TRY IT —
Type out the data again, word for word and in full.

INPUT DATA —
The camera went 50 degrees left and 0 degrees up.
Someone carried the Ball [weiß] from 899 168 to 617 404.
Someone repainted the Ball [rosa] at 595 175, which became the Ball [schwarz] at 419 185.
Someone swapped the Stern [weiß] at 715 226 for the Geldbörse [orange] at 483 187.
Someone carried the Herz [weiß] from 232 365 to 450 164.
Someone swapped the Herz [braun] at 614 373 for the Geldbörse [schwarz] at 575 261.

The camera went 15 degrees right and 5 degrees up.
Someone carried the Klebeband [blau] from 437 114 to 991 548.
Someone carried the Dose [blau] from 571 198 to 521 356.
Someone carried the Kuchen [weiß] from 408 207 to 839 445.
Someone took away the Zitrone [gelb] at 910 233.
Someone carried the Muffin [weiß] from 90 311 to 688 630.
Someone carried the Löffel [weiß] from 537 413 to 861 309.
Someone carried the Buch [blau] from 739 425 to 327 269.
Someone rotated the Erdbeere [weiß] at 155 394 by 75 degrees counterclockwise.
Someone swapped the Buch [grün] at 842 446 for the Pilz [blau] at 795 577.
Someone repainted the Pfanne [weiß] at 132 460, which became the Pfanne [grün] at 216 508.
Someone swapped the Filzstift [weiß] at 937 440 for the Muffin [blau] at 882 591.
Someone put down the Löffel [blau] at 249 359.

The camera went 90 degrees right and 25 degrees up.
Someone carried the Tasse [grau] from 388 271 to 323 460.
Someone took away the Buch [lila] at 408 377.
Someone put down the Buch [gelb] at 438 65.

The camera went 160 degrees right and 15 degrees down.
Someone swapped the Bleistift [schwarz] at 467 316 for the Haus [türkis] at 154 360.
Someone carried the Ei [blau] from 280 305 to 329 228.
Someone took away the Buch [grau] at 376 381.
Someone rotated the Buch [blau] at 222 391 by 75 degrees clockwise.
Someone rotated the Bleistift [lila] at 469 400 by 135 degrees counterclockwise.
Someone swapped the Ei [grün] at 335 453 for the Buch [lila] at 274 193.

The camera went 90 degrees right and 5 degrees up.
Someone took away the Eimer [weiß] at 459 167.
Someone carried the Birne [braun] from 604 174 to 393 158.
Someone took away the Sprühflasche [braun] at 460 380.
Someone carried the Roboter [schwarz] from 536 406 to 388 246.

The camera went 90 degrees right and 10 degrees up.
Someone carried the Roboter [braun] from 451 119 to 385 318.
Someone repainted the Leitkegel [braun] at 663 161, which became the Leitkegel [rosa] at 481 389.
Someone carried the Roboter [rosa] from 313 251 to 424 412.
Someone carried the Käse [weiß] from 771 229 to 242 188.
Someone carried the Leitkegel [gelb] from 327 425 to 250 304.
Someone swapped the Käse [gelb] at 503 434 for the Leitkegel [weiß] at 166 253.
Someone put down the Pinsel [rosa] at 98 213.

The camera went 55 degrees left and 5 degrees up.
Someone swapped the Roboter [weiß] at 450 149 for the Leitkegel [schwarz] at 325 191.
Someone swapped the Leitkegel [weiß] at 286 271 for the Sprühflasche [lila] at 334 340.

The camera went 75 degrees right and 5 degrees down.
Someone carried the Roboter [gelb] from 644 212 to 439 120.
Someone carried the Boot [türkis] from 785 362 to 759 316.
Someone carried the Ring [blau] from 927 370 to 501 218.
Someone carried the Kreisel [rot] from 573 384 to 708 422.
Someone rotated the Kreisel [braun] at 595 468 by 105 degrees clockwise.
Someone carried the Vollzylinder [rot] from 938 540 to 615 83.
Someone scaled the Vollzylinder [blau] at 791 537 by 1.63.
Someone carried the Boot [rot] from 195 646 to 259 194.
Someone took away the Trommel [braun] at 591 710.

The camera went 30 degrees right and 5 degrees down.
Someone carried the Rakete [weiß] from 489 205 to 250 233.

SOLUTION TO THE EXERCISE —
The camera went 50 degrees left and 0 degrees up.
Someone carried the Ball [weiß] from 899 168 to 617 404.
Someone repainted the Ball [rosa] at 595 175, which became the Ball [schwarz] at 419 185.
Someone swapped the Stern [weiß] at 715 226 for the Geldbörse [orange] at 483 187.
Someone carried the Herz [weiß] from 232 365 to 450 164.
Someone swapped the Herz [braun] at 614 373 for the Geldbörse [schwarz] at 575 261.

The camera went 15 degrees right and 5 degrees up.
Someone carried the Klebeband [blau] from 437 114 to 991 548.
Someone carried the Dose [blau] from 571 198 to 521 356.
Someone carried the Kuchen [weiß] from 408 207 to 839 445.
Someone took away the Zitrone [gelb] at 910 233.
Someone carried the Muffin [weiß] from 90 311 to 688 630.
Someone carried the Löffel [weiß] from 537 413 to 861 309.
Someone carried the Buch [blau] from 739 425 to 327 269.
Someone rotated the Erdbeere [weiß] at 155 394 by 75 degrees counterclockwise.
Someone swapped the Buch [grün] at 842 446 for the Pilz [blau] at 795 577.
Someone repainted the Pfanne [weiß] at 132 460, which became the Pfanne [grün] at 216 508.
Someone swapped the Filzstift [weiß] at 937 440 for the Muffin [blau] at 882 591.
Someone put down the Löffel [blau] at 249 359.

The camera went 90 degrees right and 25 degrees up.
Someone carried the Tasse [grau] from 388 271 to 323 460.
Someone took away the Buch [lila] at 408 377.
Someone put down the Buch [gelb] at 438 65.

The camera went 160 degrees right and 15 degrees down.
Someone swapped the Bleistift [schwarz] at 467 316 for the Haus [türkis] at 154 360.
Someone carried the Ei [blau] from 280 305 to 329 228.
Someone took away the Buch [grau] at 376 381.
Someone rotated the Buch [blau] at 222 391 by 75 degrees clockwise.
Someone rotated the Bleistift [lila] at 469 400 by 135 degrees counterclockwise.
Someone swapped the Ei [grün] at 335 453 for the Buch [lila] at 274 193.

The camera went 90 degrees right and 5 degrees up.
Someone took away the Eimer [weiß] at 459 167.
Someone carried the Birne [braun] from 604 174 to 393 158.
Someone took away the Sprühflasche [braun] at 460 380.
Someone carried the Roboter [schwarz] from 536 406 to 388 246.

The camera went 90 degrees right and 10 degrees up.
Someone carried the Roboter [braun] from 451 119 to 385 318.
Someone repainted the Leitkegel [braun] at 663 161, which became the Leitkegel [rosa] at 481 389.
Someone carried the Roboter [rosa] from 313 251 to 424 412.
Someone carried the Käse [weiß] from 771 229 to 242 188.
Someone carried the Leitkegel [gelb] from 327 425 to 250 304.
Someone swapped the Käse [gelb] at 503 434 for the Leitkegel [weiß] at 166 253.
Someone put down the Pinsel [rosa] at 98 213.

The camera went 55 degrees left and 5 degrees up.
Someone swapped the Roboter [weiß] at 450 149 for the Leitkegel [schwarz] at 325 191.
Someone swapped the Leitkegel [weiß] at 286 271 for the Sprühflasche [lila] at 334 340.

The camera went 75 degrees right and 5 degrees down.
Someone carried the Roboter [gelb] from 644 212 to 439 120.
Someone carried the Boot [türkis] from 785 362 to 759 316.
Someone carried the Ring [blau] from 927 370 to 501 218.
Someone carried the Kreisel [rot] from 573 384 to 708 422.
Someone rotated the Kreisel [braun] at 595 468 by 105 degrees clockwise.
Someone carried the Vollzylinder [rot] from 938 540 to 615 83.
Someone scaled the Vollzylinder [blau] at 791 537 by 1.63.
Someone carried the Boot [rot] from 195 646 to 259 194.
Someone took away the Trommel [braun] at 591 710.

The camera went 30 degrees right and 5 degrees down.
Someone carried the Rakete [weiß] from 489 205 to 250 233.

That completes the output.